EXERCISE DIRECTIONS: The answer must reproduce every record exactly, with all pictures omitted.

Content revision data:

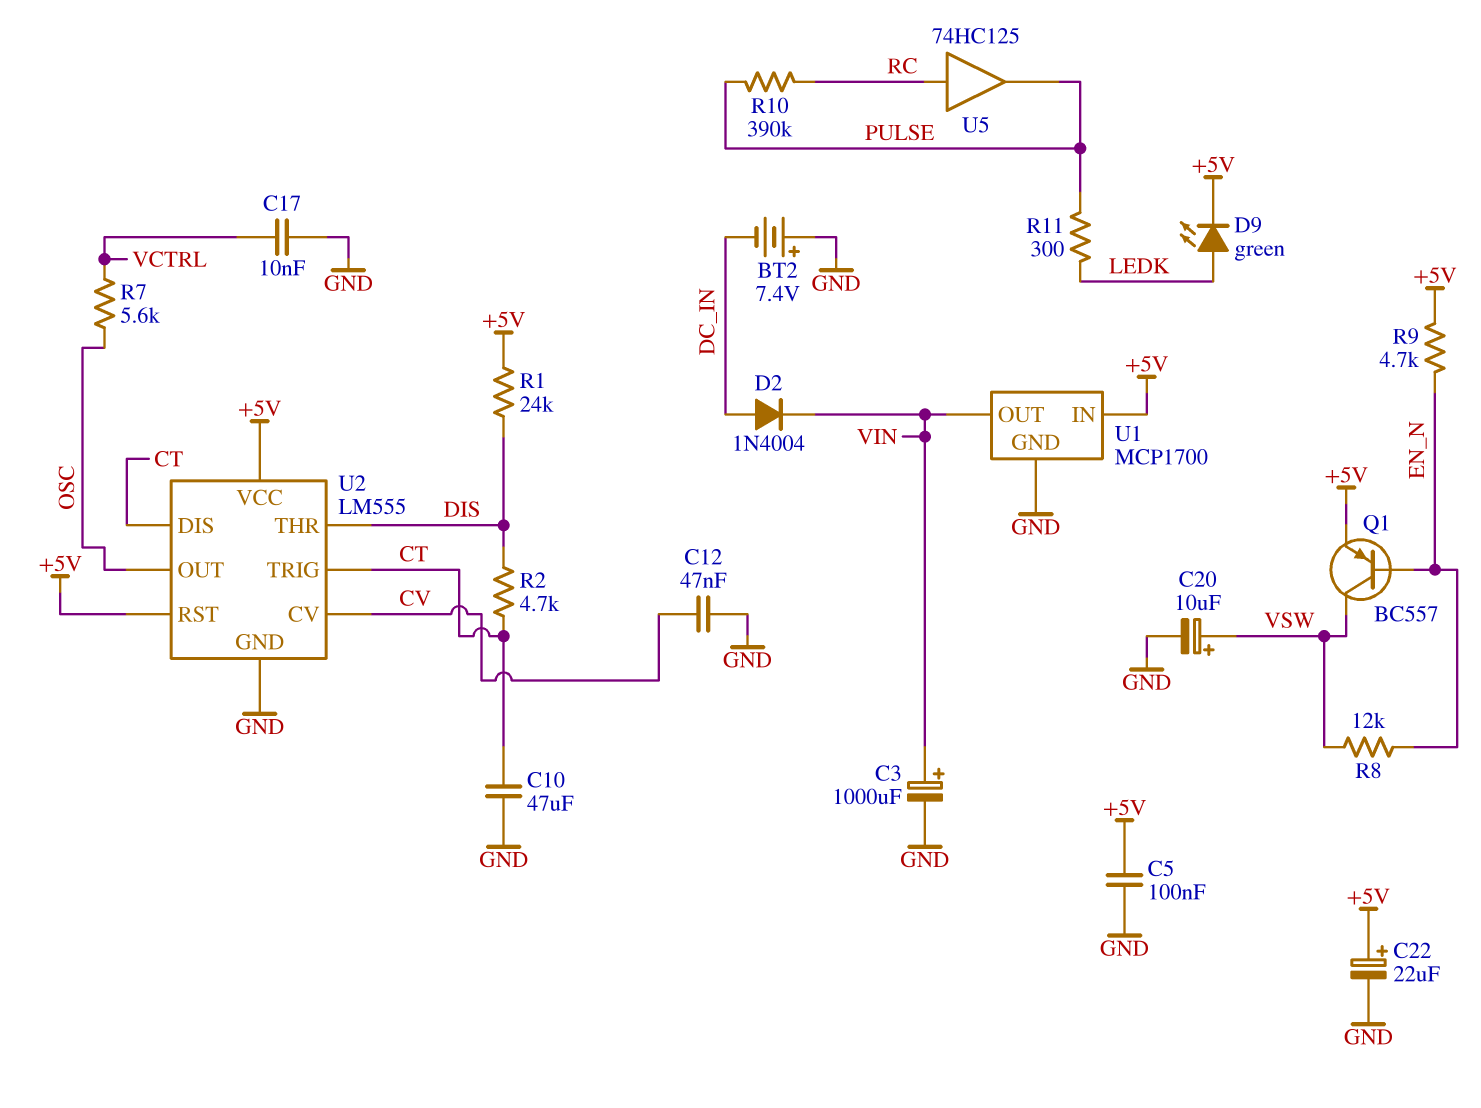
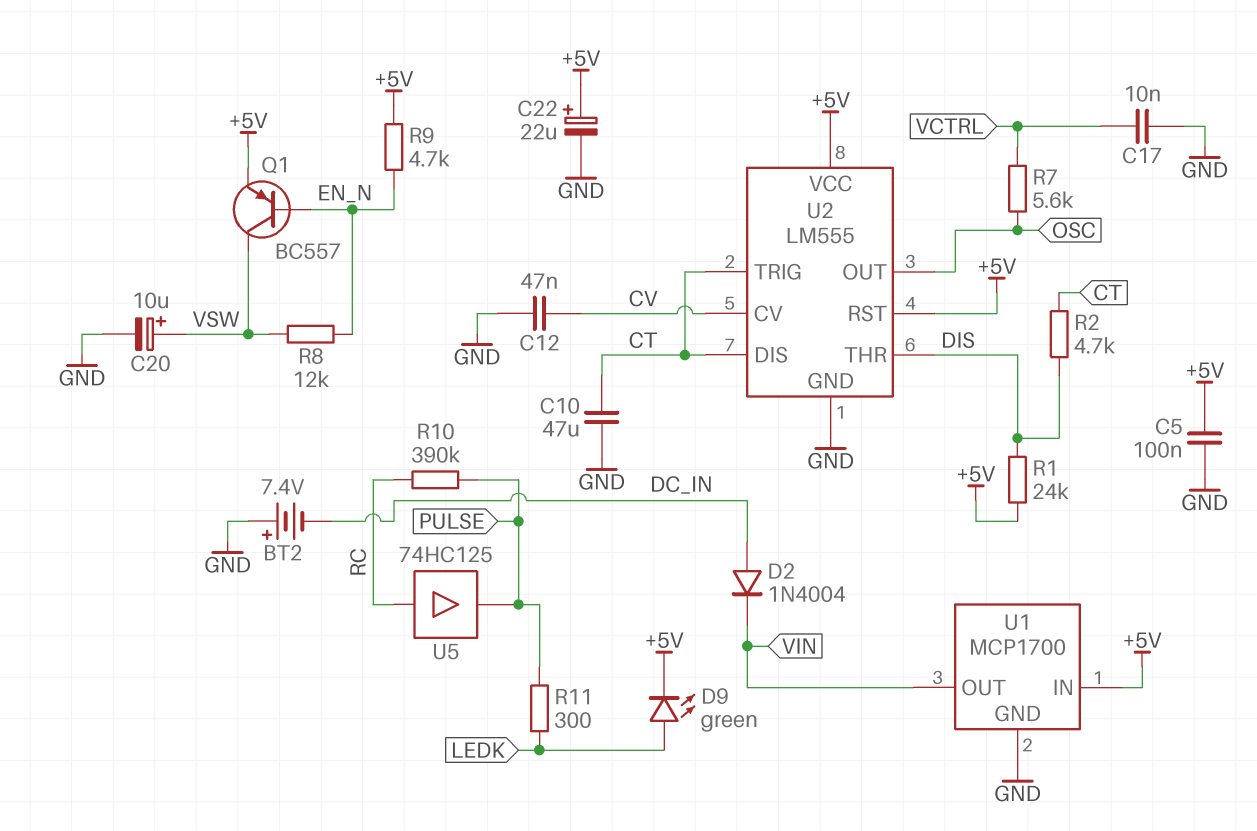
C3: 1000uF (plus VIN, minus GND) -> none

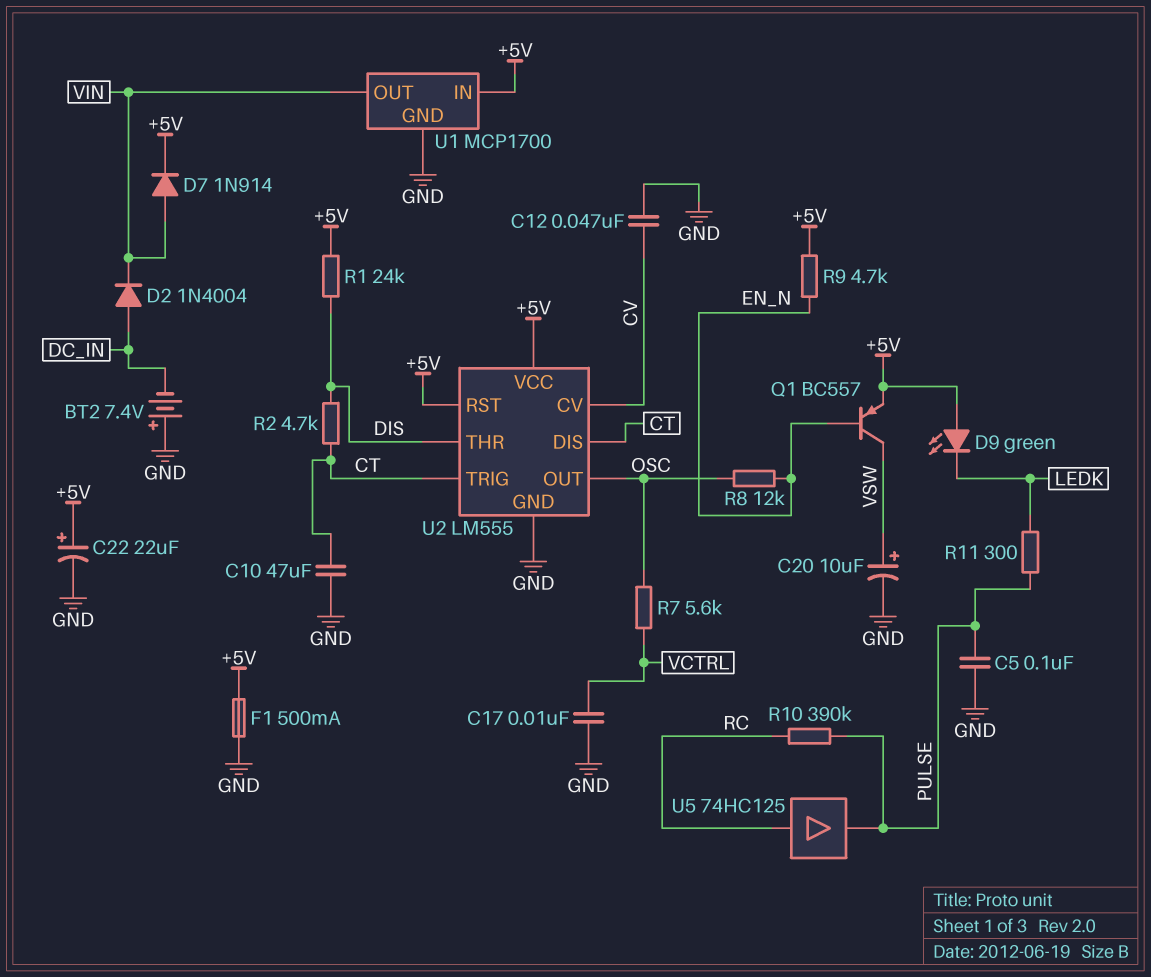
C5: 100nF (+5V, GND) -> 100nF (GND, PULSE)
D7: none -> diode 1N914 (A VIN, K +5V)
D9: LED green (A LEDK, K +5V) -> LED green (A +5V, K LEDK)
F1: none -> 500mA (+5V, GND)
R8: 12k (EN_N, VSW) -> 12k (EN_N, OSC)

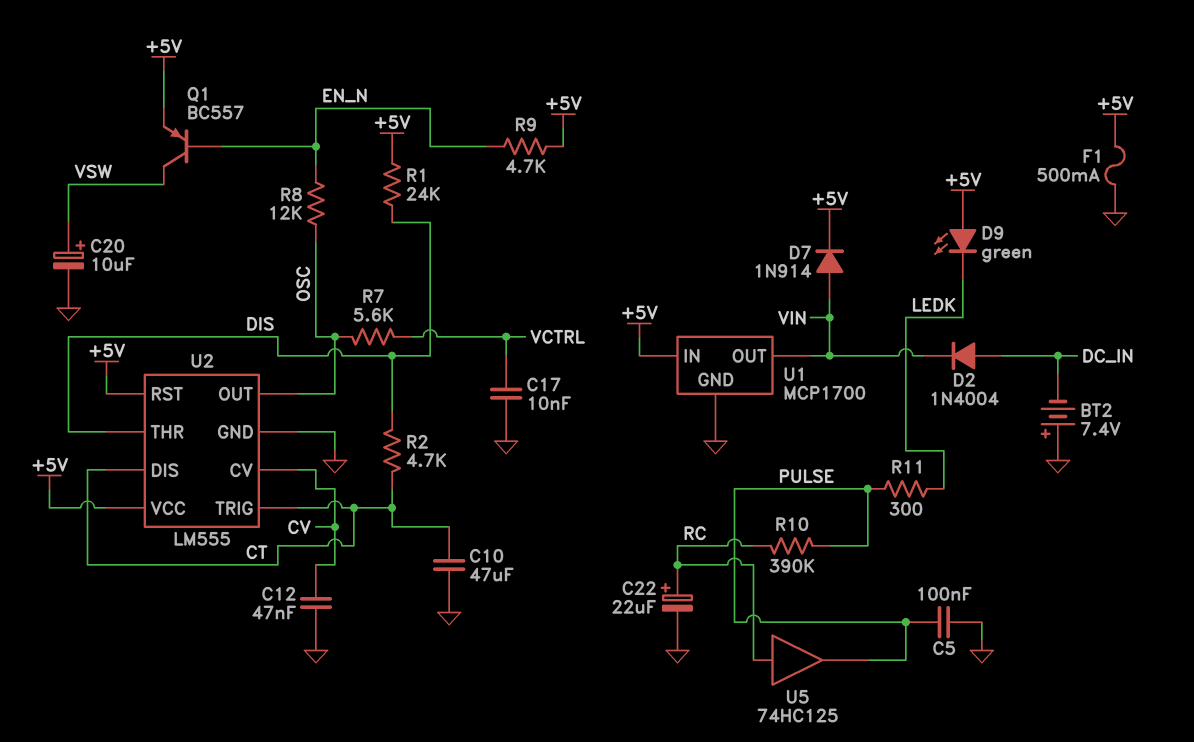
C22: 22uF (plus +5V, minus GND) -> 22uF (plus RC, minus GND)

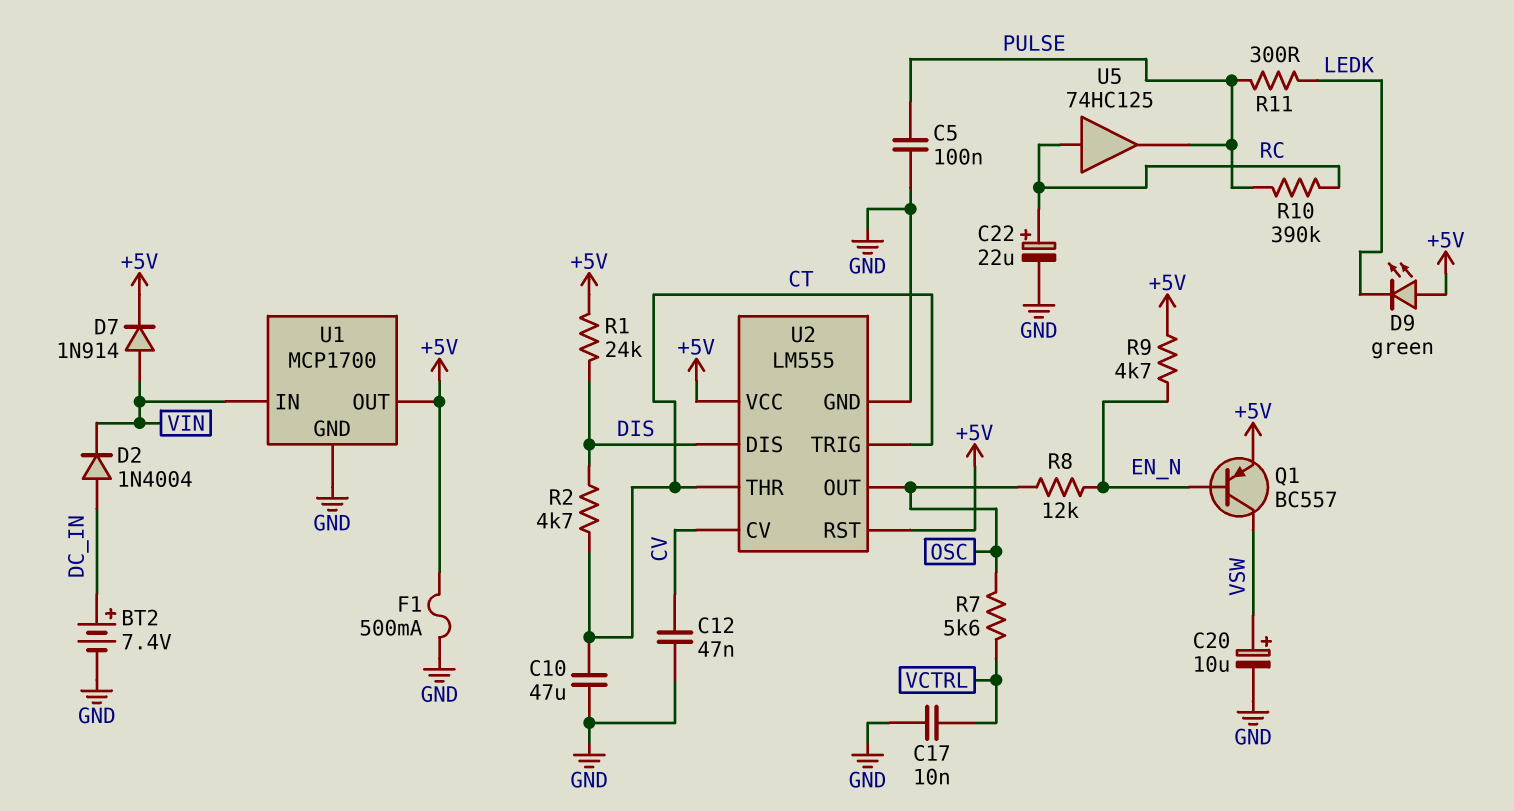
BT2: 7.4V (plus GND, minus DC_IN) -> 7.4V (plus DC_IN, minus GND)
U1 pin IN: +5V -> VIN
U1 pin OUT: VIN -> +5V
U2 pin DIS: CT -> DIS
U2 pin THR: DIS -> CT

EXERCISE RESPONSE:
C3: 1000uF (plus VIN, minus GND) -> none

C5: 100nF (+5V, GND) -> 100nF (GND, PULSE)
D7: none -> diode 1N914 (A VIN, K +5V)
D9: LED green (A LEDK, K +5V) -> LED green (A +5V, K LEDK)
F1: none -> 500mA (+5V, GND)
R8: 12k (EN_N, VSW) -> 12k (EN_N, OSC)

C22: 22uF (plus +5V, minus GND) -> 22uF (plus RC, minus GND)

BT2: 7.4V (plus GND, minus DC_IN) -> 7.4V (plus DC_IN, minus GND)
U1 pin IN: +5V -> VIN
U1 pin OUT: VIN -> +5V
U2 pin DIS: CT -> DIS
U2 pin THR: DIS -> CT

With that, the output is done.